Records drawn from a dataset
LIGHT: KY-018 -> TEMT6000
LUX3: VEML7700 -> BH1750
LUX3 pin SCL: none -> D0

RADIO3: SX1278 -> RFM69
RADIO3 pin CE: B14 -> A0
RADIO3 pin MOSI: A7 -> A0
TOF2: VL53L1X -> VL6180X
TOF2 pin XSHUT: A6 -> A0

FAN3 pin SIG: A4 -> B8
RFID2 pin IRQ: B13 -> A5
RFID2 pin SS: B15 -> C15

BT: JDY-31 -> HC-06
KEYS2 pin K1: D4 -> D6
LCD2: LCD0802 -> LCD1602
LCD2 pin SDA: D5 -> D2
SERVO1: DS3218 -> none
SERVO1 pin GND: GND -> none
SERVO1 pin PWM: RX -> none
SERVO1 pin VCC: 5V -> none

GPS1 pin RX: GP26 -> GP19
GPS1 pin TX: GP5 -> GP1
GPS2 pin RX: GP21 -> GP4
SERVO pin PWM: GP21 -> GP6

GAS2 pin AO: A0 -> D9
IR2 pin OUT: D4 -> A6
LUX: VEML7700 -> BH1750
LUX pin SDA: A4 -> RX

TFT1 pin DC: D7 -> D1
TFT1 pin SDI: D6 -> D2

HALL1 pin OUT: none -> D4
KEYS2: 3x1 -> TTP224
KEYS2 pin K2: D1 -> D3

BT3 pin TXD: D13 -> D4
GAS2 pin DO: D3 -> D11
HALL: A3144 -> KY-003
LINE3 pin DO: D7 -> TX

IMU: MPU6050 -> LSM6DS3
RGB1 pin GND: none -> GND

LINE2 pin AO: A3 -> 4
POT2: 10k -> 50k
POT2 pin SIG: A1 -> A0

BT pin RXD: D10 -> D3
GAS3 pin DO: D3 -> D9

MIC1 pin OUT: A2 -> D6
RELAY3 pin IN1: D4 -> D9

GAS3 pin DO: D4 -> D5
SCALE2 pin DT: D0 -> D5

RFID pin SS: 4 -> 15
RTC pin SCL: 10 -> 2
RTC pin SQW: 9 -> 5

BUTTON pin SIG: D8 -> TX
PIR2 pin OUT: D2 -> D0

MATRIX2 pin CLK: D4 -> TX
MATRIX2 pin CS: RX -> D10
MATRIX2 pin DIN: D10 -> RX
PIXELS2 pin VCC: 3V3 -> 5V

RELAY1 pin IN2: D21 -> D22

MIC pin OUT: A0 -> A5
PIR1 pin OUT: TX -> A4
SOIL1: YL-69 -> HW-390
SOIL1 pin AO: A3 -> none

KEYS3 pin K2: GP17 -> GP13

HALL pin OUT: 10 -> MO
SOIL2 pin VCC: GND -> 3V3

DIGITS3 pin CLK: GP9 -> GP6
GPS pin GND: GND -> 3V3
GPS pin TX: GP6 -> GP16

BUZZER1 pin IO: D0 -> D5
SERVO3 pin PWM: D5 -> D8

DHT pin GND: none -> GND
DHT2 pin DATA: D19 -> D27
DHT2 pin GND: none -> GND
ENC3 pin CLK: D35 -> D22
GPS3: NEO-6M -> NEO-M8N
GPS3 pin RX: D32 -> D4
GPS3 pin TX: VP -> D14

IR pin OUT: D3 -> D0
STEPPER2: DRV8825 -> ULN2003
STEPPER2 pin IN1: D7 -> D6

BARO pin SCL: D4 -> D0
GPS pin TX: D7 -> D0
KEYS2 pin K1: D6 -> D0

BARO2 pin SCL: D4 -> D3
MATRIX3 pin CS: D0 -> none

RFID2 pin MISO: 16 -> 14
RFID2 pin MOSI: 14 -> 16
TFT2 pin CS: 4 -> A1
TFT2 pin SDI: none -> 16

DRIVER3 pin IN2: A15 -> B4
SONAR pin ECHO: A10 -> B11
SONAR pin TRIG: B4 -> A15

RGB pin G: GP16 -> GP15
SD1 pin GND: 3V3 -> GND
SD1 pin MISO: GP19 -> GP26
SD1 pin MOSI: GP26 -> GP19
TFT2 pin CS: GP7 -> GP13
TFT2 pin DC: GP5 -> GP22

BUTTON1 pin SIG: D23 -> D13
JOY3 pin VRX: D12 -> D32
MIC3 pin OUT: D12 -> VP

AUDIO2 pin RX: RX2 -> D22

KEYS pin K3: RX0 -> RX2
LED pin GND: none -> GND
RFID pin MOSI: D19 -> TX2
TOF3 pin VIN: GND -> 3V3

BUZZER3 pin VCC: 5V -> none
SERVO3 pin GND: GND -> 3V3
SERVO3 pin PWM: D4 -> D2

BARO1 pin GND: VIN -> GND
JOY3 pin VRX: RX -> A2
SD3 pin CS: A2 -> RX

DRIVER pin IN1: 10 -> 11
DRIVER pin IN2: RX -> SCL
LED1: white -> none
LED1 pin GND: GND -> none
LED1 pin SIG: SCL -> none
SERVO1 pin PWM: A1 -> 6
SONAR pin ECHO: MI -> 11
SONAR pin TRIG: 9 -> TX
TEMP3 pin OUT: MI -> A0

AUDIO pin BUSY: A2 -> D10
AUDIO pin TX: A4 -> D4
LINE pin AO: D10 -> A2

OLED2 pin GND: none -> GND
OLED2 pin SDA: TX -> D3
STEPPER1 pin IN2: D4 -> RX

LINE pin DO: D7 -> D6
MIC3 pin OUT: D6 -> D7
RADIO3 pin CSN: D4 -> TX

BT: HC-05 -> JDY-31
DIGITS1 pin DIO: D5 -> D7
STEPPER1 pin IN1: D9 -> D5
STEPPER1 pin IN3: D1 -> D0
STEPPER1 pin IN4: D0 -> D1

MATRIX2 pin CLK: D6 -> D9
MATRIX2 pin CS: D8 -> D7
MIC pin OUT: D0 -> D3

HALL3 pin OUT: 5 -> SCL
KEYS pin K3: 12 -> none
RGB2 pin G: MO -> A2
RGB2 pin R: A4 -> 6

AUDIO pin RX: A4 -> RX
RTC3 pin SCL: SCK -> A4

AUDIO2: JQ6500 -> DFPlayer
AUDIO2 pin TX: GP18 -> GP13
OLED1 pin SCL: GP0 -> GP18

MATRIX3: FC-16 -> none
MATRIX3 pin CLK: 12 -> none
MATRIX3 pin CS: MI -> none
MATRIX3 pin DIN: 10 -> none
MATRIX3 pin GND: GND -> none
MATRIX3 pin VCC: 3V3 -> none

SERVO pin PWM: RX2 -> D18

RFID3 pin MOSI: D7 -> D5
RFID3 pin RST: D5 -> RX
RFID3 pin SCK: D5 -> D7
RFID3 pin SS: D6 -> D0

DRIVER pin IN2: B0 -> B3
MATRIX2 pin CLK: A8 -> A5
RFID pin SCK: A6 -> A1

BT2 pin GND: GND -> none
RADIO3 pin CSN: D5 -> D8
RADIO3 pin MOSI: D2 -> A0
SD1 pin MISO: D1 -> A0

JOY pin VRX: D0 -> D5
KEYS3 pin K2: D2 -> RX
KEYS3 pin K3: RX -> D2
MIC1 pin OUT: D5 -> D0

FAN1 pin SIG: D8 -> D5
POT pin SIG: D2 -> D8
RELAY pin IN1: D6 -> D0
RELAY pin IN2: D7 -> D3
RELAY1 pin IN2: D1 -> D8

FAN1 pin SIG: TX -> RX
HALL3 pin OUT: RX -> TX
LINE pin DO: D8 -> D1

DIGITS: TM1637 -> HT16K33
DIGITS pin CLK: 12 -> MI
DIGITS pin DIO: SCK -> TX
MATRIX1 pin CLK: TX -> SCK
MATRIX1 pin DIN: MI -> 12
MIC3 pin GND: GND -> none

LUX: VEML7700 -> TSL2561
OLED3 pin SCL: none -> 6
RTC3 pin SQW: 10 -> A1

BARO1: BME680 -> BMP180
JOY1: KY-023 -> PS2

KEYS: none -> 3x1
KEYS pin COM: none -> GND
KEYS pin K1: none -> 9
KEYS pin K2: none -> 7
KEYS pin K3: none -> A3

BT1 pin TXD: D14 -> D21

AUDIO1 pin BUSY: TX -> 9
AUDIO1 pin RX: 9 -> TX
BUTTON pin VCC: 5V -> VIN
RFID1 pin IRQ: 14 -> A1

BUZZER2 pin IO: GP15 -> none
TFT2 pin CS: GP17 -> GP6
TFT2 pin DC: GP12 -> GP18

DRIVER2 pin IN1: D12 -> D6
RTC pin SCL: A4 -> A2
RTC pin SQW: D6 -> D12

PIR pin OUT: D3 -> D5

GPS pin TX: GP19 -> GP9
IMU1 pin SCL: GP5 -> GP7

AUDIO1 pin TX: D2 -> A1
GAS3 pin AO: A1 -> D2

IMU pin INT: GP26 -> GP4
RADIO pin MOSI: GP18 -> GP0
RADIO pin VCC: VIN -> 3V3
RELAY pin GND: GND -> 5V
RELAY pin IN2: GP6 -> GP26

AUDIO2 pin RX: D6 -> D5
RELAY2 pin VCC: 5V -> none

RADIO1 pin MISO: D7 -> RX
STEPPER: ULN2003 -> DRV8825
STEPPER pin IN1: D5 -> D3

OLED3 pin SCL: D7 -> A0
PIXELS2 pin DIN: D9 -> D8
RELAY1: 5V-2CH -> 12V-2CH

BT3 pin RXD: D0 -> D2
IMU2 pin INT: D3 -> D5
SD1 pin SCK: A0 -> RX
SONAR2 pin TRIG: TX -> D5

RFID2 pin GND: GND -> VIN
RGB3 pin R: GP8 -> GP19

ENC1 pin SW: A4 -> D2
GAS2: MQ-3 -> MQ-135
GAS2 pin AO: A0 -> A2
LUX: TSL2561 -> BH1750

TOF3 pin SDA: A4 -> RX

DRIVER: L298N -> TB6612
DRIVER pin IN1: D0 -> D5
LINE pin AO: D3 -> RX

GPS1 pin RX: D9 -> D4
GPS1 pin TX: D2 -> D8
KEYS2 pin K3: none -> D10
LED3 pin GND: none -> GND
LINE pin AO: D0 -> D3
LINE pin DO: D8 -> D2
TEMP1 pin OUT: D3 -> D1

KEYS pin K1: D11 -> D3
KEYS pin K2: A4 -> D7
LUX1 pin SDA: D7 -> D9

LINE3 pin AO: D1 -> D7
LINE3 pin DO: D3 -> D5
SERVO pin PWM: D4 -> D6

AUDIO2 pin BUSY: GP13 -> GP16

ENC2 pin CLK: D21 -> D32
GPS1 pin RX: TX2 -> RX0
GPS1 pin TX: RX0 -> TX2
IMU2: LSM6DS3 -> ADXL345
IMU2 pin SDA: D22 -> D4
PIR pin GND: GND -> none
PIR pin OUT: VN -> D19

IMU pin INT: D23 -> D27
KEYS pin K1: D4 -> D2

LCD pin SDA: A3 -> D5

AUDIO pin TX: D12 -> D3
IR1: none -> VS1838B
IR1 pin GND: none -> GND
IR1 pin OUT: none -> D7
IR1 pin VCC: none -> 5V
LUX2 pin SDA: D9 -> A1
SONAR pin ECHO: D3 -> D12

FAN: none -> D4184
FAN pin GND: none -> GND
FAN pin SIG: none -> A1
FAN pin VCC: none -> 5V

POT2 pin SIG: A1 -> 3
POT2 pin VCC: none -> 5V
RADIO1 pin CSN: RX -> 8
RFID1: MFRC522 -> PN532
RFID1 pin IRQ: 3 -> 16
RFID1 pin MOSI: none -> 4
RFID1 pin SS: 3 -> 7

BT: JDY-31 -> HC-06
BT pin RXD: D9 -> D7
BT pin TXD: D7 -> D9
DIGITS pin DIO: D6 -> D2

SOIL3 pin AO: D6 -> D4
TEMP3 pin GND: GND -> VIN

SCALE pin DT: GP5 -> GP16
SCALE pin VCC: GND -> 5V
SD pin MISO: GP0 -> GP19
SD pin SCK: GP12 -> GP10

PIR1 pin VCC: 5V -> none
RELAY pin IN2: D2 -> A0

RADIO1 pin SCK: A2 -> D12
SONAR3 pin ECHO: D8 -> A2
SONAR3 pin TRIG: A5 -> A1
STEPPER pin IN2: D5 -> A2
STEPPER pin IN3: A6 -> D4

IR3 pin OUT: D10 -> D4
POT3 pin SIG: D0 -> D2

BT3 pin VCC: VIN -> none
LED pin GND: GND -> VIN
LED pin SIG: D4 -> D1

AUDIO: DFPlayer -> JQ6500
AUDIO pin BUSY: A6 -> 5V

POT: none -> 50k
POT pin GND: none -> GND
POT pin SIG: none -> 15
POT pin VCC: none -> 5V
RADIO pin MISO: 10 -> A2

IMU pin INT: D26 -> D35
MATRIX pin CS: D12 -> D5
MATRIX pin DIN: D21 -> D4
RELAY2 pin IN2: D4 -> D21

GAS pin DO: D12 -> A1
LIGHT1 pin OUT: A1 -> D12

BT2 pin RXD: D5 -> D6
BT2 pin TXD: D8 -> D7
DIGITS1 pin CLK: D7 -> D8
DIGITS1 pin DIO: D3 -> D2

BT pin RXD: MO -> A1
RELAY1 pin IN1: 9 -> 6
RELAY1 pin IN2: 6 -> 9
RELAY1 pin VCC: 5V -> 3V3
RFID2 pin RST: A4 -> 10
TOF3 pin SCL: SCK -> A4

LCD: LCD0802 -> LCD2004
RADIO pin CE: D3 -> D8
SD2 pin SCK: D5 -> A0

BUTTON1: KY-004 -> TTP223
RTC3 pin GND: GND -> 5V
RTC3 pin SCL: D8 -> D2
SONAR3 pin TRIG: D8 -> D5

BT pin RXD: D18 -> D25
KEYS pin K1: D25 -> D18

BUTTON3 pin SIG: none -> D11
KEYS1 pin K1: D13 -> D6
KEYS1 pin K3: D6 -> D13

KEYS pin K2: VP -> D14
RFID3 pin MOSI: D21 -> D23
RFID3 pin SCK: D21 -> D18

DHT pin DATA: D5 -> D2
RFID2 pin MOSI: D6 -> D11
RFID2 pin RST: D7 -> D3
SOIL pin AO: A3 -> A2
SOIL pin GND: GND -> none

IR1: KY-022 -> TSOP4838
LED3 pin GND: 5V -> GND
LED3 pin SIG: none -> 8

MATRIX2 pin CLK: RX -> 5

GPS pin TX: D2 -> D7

### [Task statement]
All lines above between those holding "TFT2 pin CS: GP17 -> GP6" and "LINE pin AO: D0 -> D3", inclusive, must be set down unchanged, and no other line may be included.

### [Exercise response]
TFT2 pin CS: GP17 -> GP6
TFT2 pin DC: GP12 -> GP18

DRIVER2 pin IN1: D12 -> D6
RTC pin SCL: A4 -> A2
RTC pin SQW: D6 -> D12

PIR pin OUT: D3 -> D5

GPS pin TX: GP19 -> GP9
IMU1 pin SCL: GP5 -> GP7

AUDIO1 pin TX: D2 -> A1
GAS3 pin AO: A1 -> D2

IMU pin INT: GP26 -> GP4
RADIO pin MOSI: GP18 -> GP0
RADIO pin VCC: VIN -> 3V3
RELAY pin GND: GND -> 5V
RELAY pin IN2: GP6 -> GP26

AUDIO2 pin RX: D6 -> D5
RELAY2 pin VCC: 5V -> none

RADIO1 pin MISO: D7 -> RX
STEPPER: ULN2003 -> DRV8825
STEPPER pin IN1: D5 -> D3

OLED3 pin SCL: D7 -> A0
PIXELS2 pin DIN: D9 -> D8
RELAY1: 5V-2CH -> 12V-2CH

BT3 pin RXD: D0 -> D2
IMU2 pin INT: D3 -> D5
SD1 pin SCK: A0 -> RX
SONAR2 pin TRIG: TX -> D5

RFID2 pin GND: GND -> VIN
RGB3 pin R: GP8 -> GP19

ENC1 pin SW: A4 -> D2
GAS2: MQ-3 -> MQ-135
GAS2 pin AO: A0 -> A2
LUX: TSL2561 -> BH1750

TOF3 pin SDA: A4 -> RX

DRIVER: L298N -> TB6612
DRIVER pin IN1: D0 -> D5
LINE pin AO: D3 -> RX

GPS1 pin RX: D9 -> D4
GPS1 pin TX: D2 -> D8
KEYS2 pin K3: none -> D10
LED3 pin GND: none -> GND
LINE pin AO: D0 -> D3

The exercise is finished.